-- Instructions to follow --
Don't include any picture when you restate the data word for word.

** Excerpted data follows **

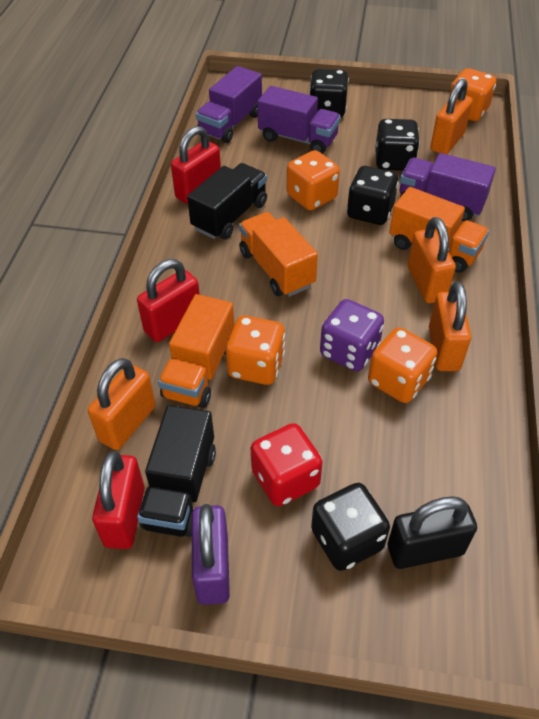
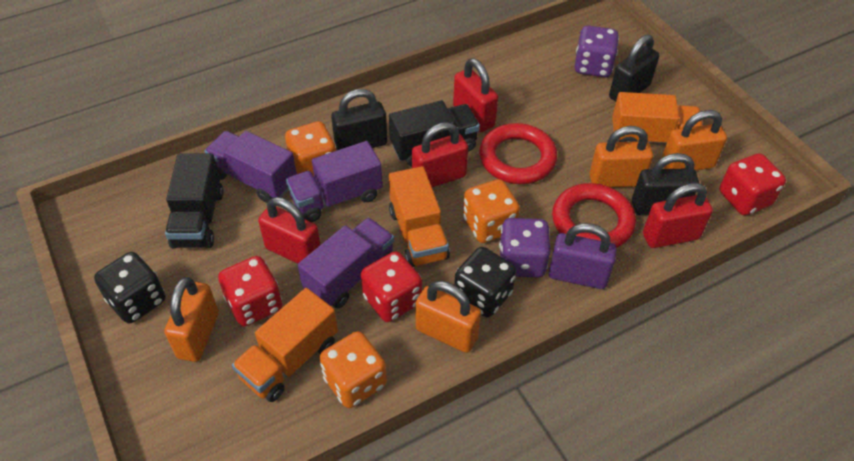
black dice: 4 -> 2
black padlock: 1 -> 3
orange dice: 4 -> 3
purple dice: 1 -> 2
red dice: 1 -> 3
red padlock: 3 -> 4
red ring: 0 -> 2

** End of Excerpted data **

-- Your response --
black dice: 4 -> 2
black padlock: 1 -> 3
orange dice: 4 -> 3
purple dice: 1 -> 2
red dice: 1 -> 3
red padlock: 3 -> 4
red ring: 0 -> 2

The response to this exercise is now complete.